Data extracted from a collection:
==================================================

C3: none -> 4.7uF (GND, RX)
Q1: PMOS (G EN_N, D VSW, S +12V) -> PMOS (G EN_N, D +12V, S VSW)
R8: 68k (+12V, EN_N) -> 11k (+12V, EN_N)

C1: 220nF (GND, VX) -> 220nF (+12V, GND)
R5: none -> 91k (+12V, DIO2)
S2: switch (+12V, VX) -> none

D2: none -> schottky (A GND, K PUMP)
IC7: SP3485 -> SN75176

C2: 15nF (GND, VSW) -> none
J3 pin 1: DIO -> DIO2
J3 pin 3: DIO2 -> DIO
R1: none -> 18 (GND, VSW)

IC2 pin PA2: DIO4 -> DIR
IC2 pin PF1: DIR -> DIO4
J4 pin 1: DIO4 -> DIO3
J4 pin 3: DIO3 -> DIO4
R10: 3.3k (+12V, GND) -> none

==================================================

■ Exercise brief ■
Starting from the line that contains "C2: 15nF (GND, VSW) -> none", transcribe each line to the end of the records above. Please add nothing.

■ Output of the task ■
C2: 15nF (GND, VSW) -> none
J3 pin 1: DIO -> DIO2
J3 pin 3: DIO2 -> DIO
R1: none -> 18 (GND, VSW)

IC2 pin PA2: DIO4 -> DIR
IC2 pin PF1: DIR -> DIO4
J4 pin 1: DIO4 -> DIO3
J4 pin 3: DIO3 -> DIO4
R10: 3.3k (+12V, GND) -> none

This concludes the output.